**PROBLEM TO SOLVE**
Taking the line with "pink brick D7" as the first and the last line of the entries as the final one, copy that span exactly.

**Object change listings**
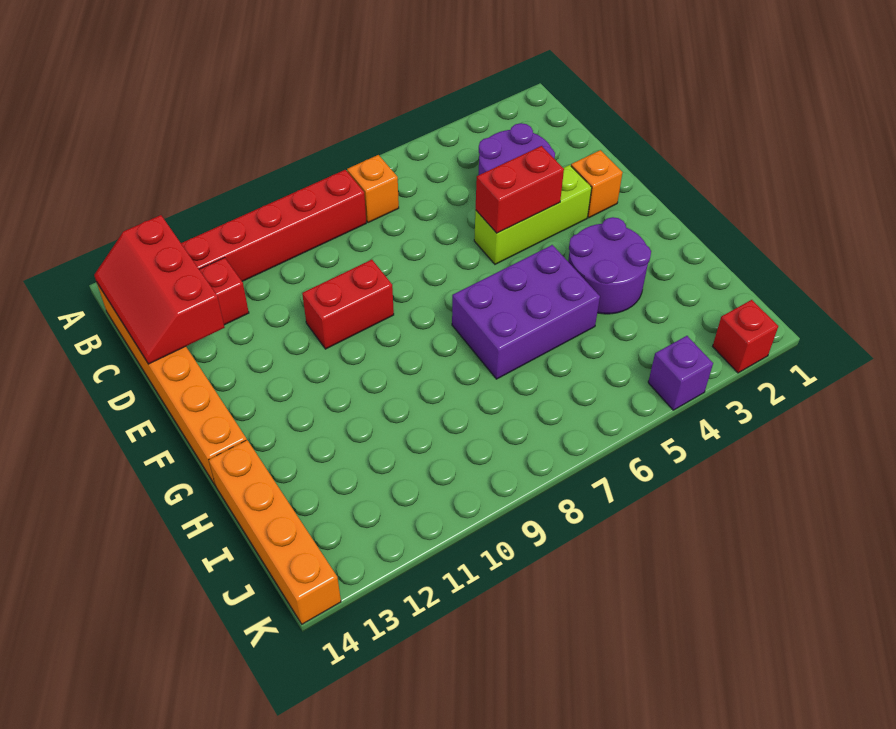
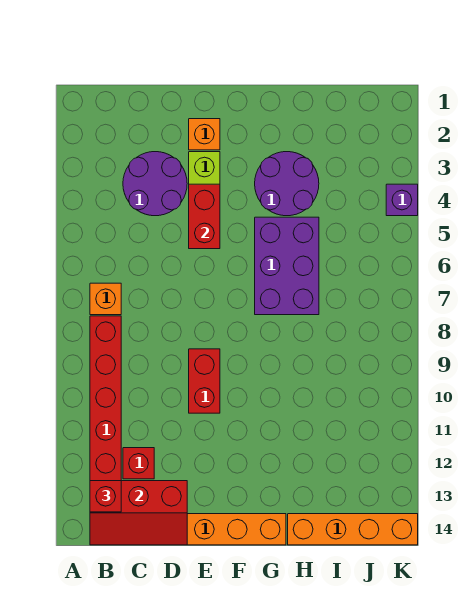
red brick K2 level 1 -> red brick B13 level 3

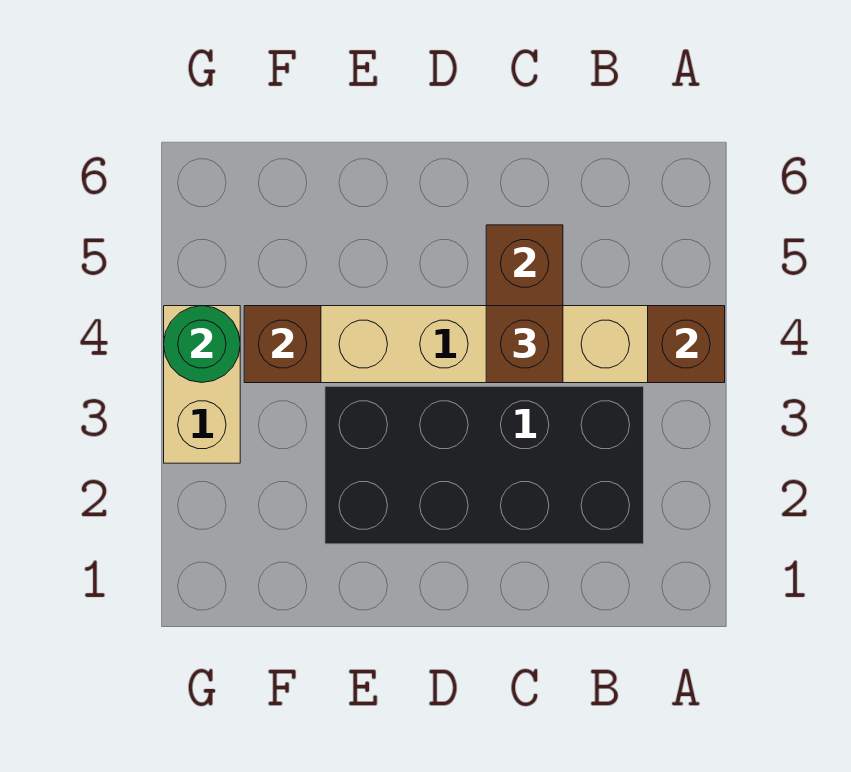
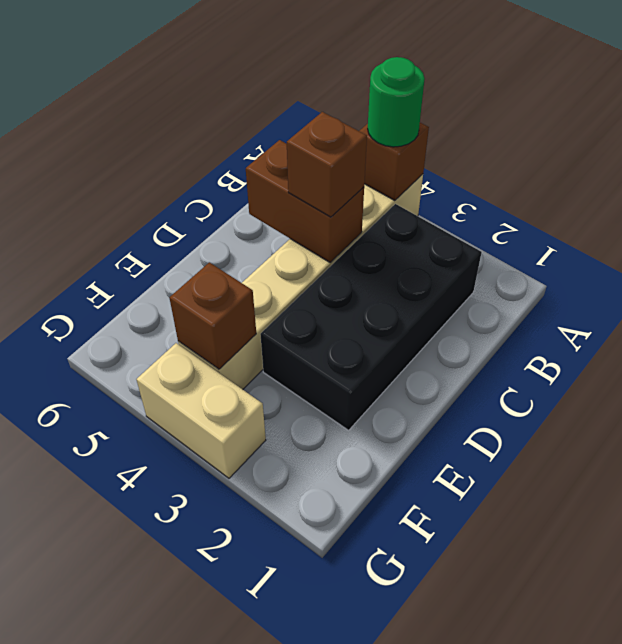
green round brick G4 level 2 -> green round brick A4 level 3

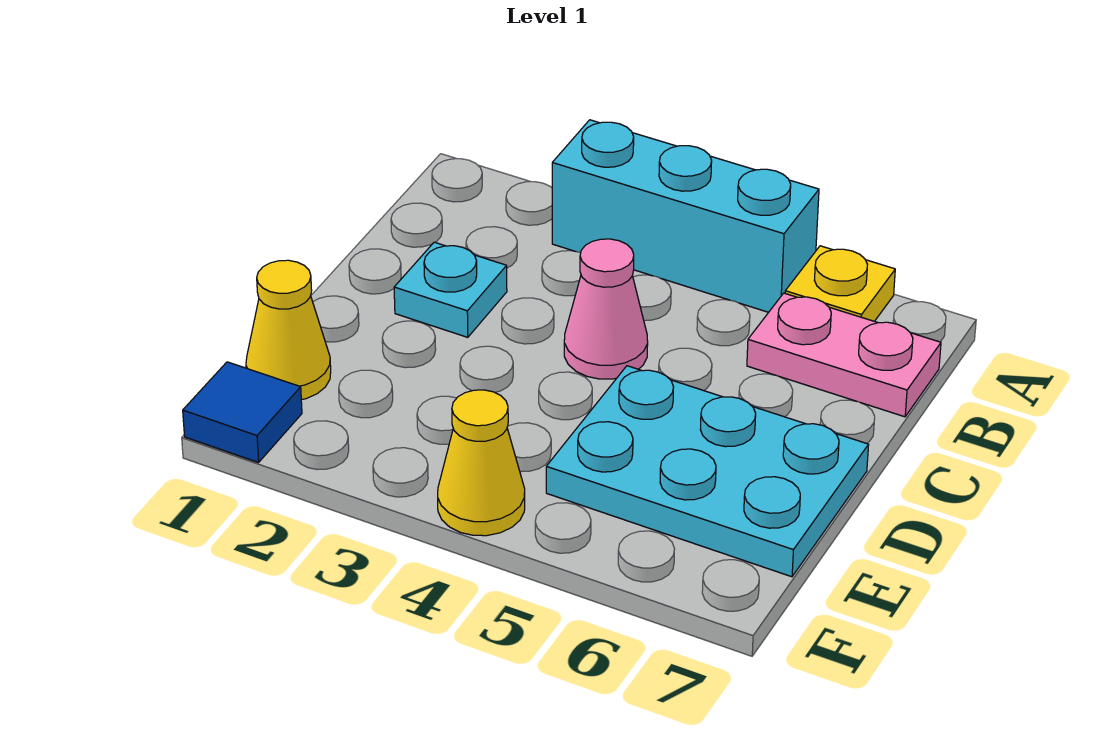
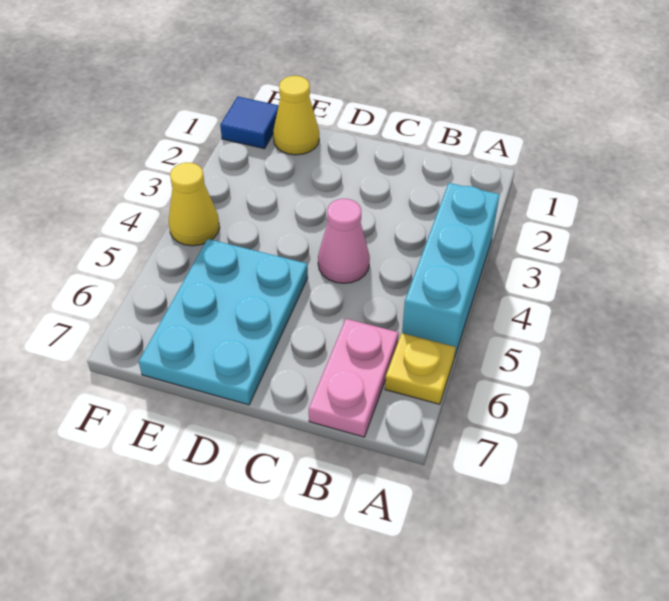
cyan plate C2 level 1 -> none

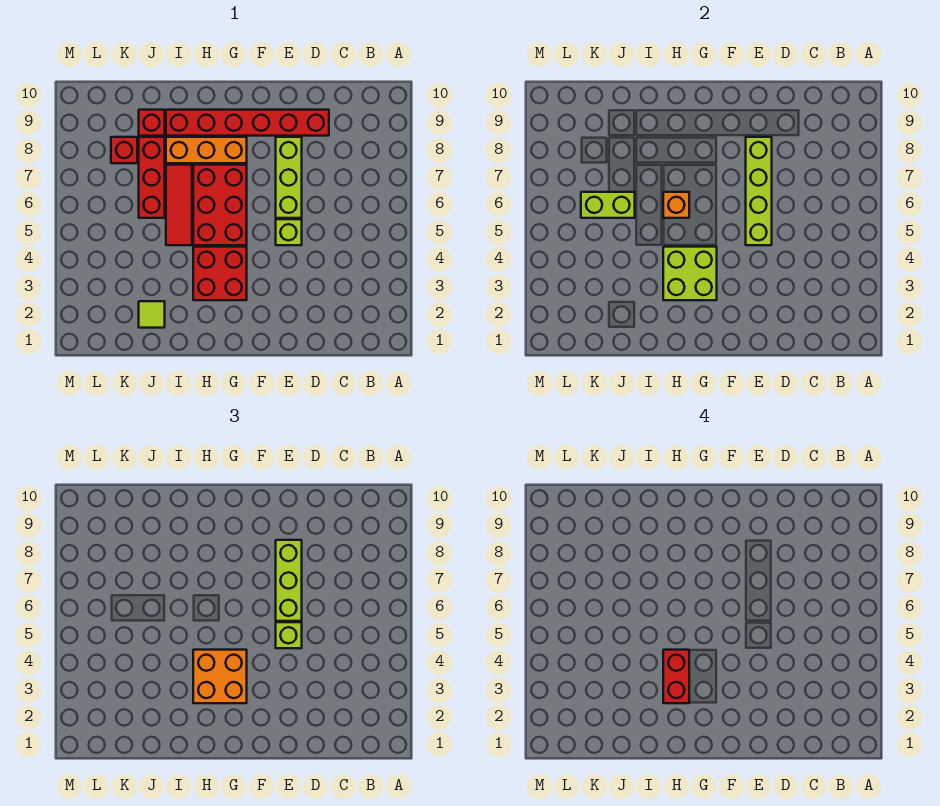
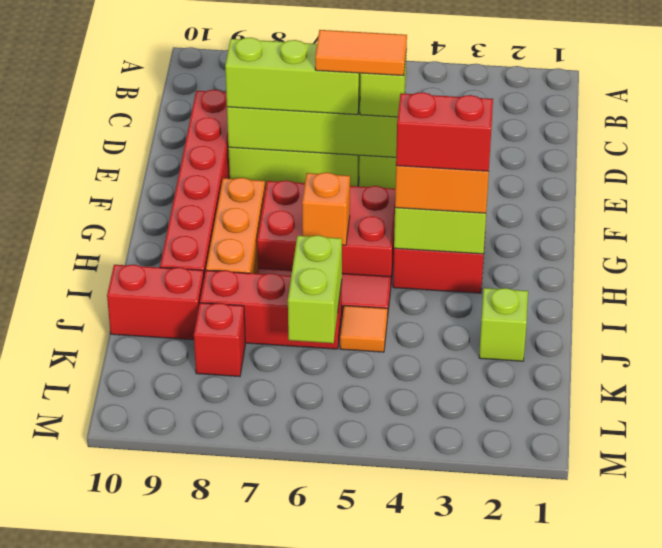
none -> orange tile E5:E6 level 4
lime tile J2 level 1 -> lime brick J2 level 1
none -> orange tile J5 level 1
red brick J9 level 1 -> red brick J9:J10 level 1

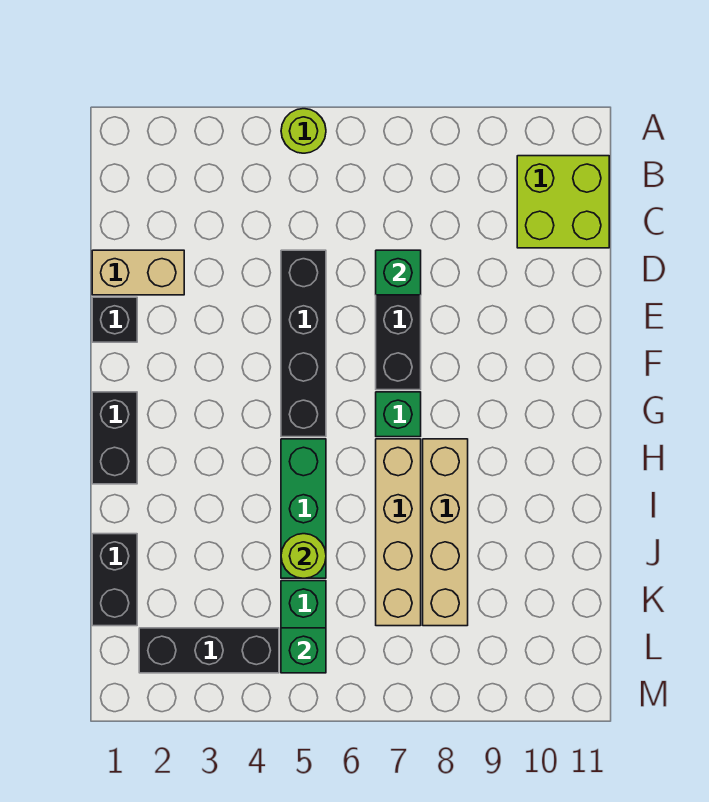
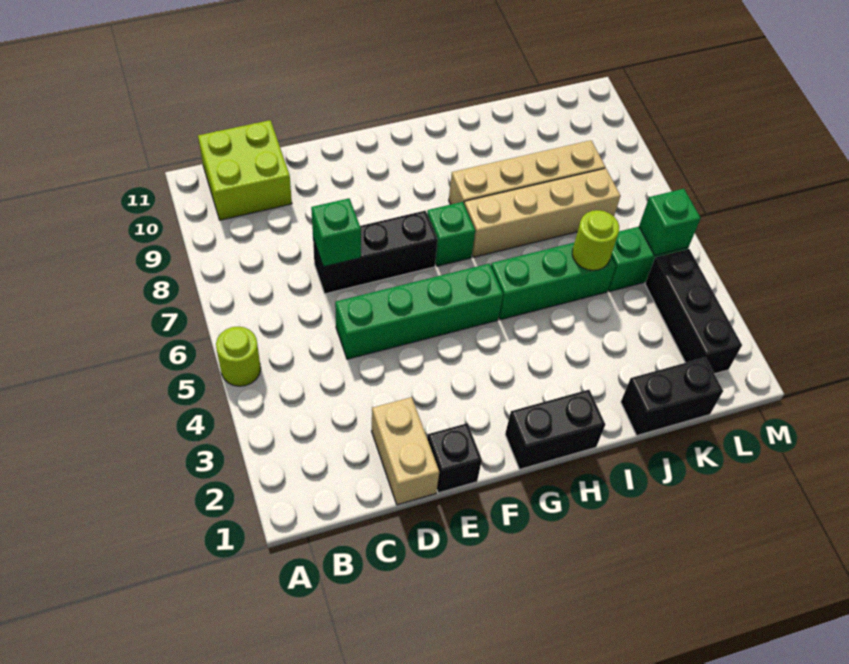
black brick D5:G5 level 1 -> green brick D5:G5 level 1

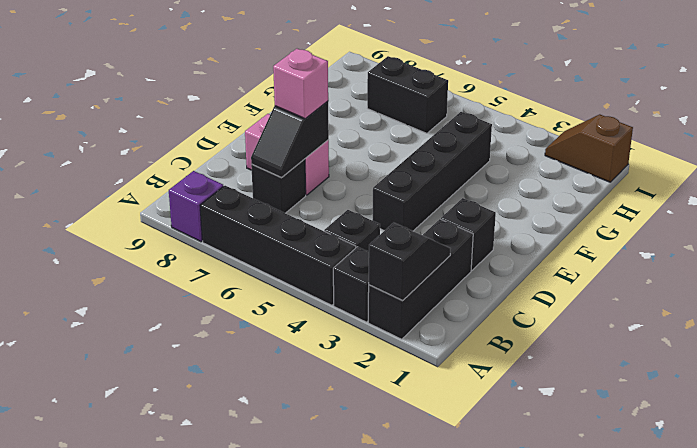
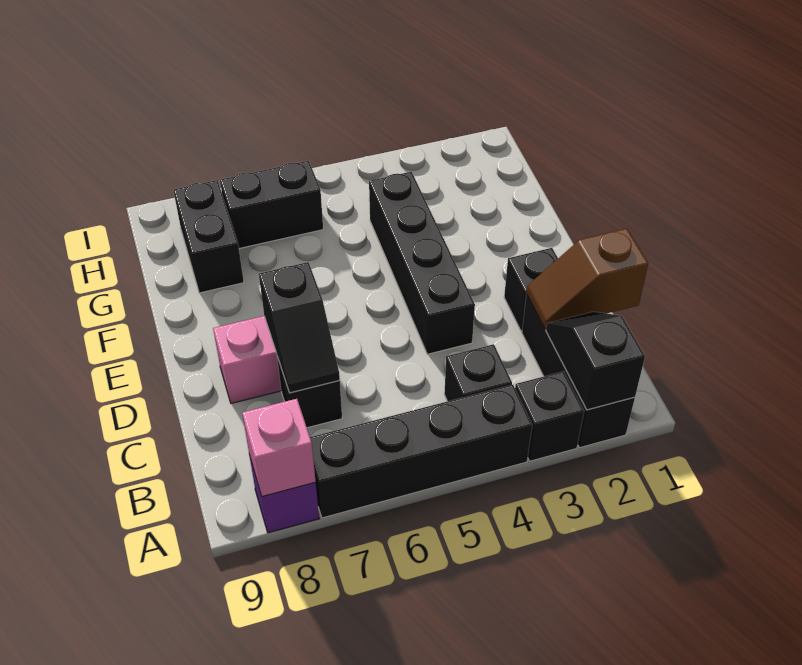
pink brick D7 level 3 -> pink brick A8 level 2
none -> black brick G8:H8 level 1
brown slope I1:I2 level 1 top 1 -> brown slope C1:C2 level 2 top 1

**ANSWER SPACE**
pink brick D7 level 3 -> pink brick A8 level 2
none -> black brick G8:H8 level 1
brown slope I1:I2 level 1 top 1 -> brown slope C1:C2 level 2 top 1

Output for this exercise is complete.